> Work request
Restate word for word the entries below, starting with the line with "second_place: [296, 205, 363, 249]" and continuing through the line with "old: Kochtopf (weiß)". Include both of those lines and no others.

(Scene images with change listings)

Segment Open

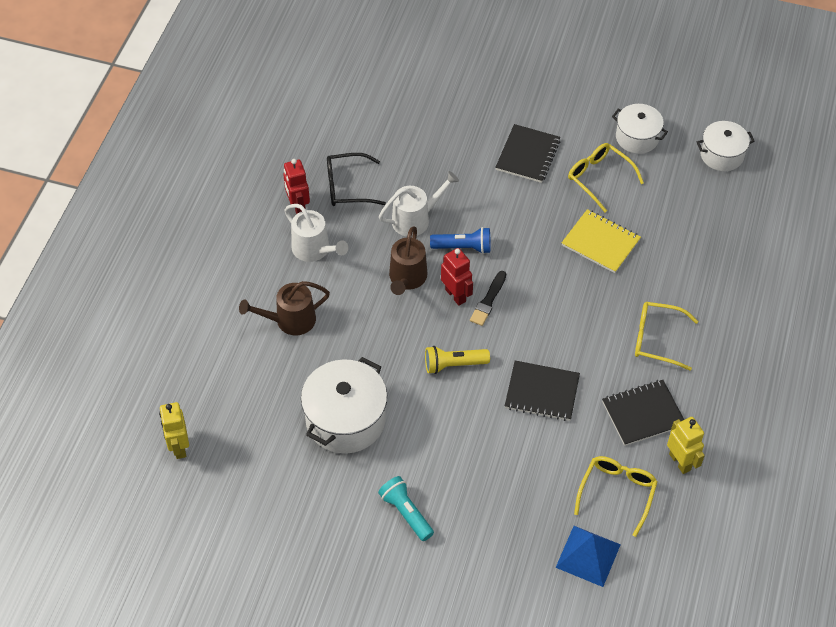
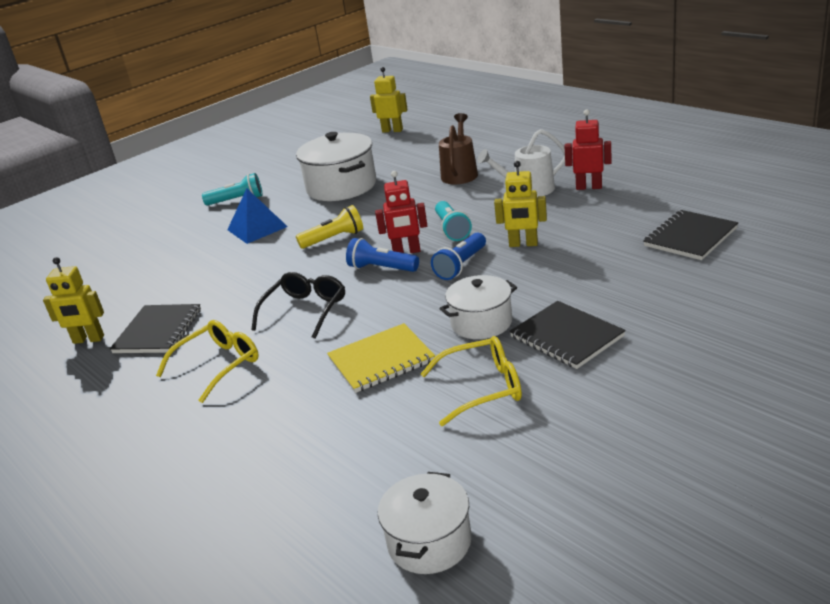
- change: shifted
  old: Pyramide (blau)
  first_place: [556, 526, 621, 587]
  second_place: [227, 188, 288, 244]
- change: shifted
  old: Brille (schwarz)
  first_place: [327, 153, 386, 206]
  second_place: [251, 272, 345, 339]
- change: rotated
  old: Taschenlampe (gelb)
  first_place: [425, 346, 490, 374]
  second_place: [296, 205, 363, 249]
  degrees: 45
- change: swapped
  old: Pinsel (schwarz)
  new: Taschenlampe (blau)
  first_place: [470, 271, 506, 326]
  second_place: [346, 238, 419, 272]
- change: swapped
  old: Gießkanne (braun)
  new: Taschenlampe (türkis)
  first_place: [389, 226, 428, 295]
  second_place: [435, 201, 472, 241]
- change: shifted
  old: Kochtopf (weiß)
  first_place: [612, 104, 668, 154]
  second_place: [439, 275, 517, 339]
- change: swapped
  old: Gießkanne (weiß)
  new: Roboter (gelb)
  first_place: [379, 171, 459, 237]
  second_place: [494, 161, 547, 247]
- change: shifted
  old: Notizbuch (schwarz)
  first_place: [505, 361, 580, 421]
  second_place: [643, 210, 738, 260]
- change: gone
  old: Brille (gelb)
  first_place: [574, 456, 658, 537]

Segment Closed

> Finished task
  second_place: [296, 205, 363, 249]
  degrees: 45
- change: swapped
  old: Pinsel (schwarz)
  new: Taschenlampe (blau)
  first_place: [470, 271, 506, 326]
  second_place: [346, 238, 419, 272]
- change: swapped
  old: Gießkanne (braun)
  new: Taschenlampe (türkis)
  first_place: [389, 226, 428, 295]
  second_place: [435, 201, 472, 241]
- change: shifted
  old: Kochtopf (weiß)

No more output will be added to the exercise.